# [What is being asked]
Without the pictures, write out every entry that follows exactly.
#####
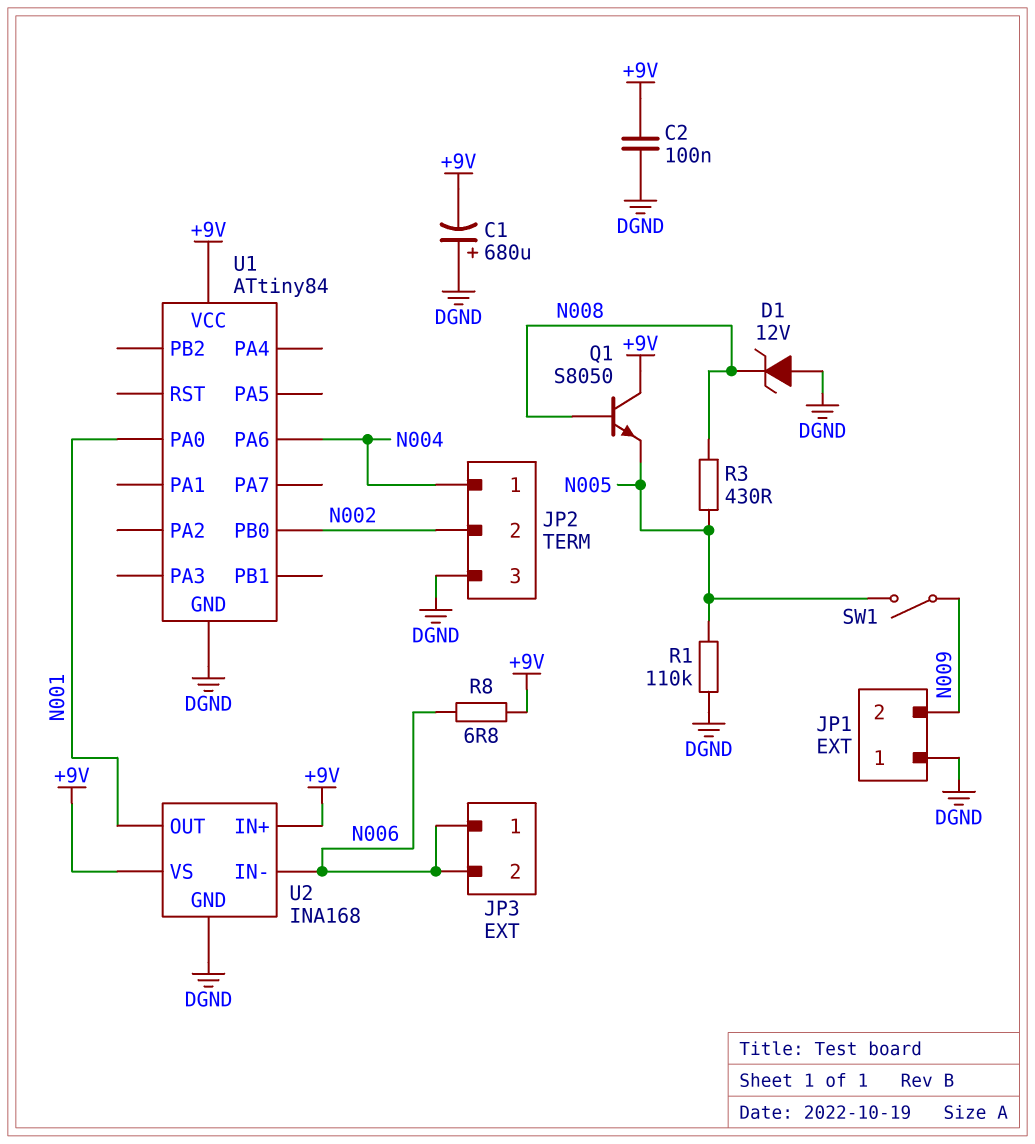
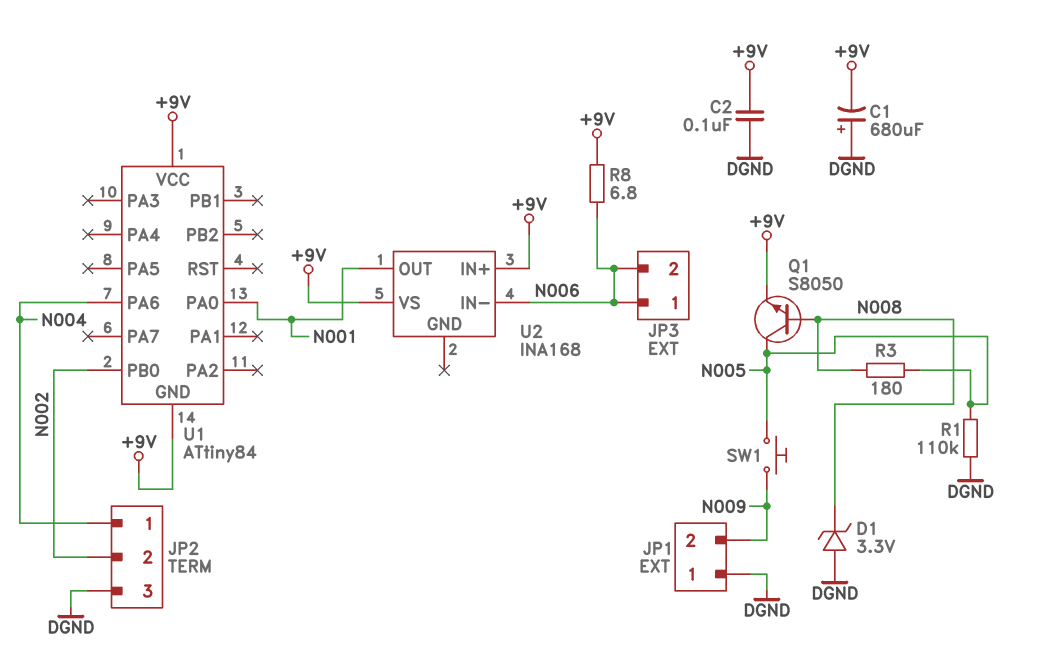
D1: zener 12V (A DGND, K N008) -> zener 3.3V (A DGND, K N008)
Q1: NPN S8050 (B N008, C +9V, E N005) -> NPN S8050 (B N008, C N005, E +9V)
R3: 430 (N005, N008) -> 180 (N005, N008)
SW1: switch (N005, N009) -> button (N005, N009)
U1 pin GND: DGND -> +9V
U2 pin GND: DGND -> none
#####
# [Output of the exercise]
D1: zener 12V (A DGND, K N008) -> zener 3.3V (A DGND, K N008)
Q1: NPN S8050 (B N008, C +9V, E N005) -> NPN S8050 (B N008, C N005, E +9V)
R3: 430 (N005, N008) -> 180 (N005, N008)
SW1: switch (N005, N009) -> button (N005, N009)
U1 pin GND: DGND -> +9V
U2 pin GND: DGND -> none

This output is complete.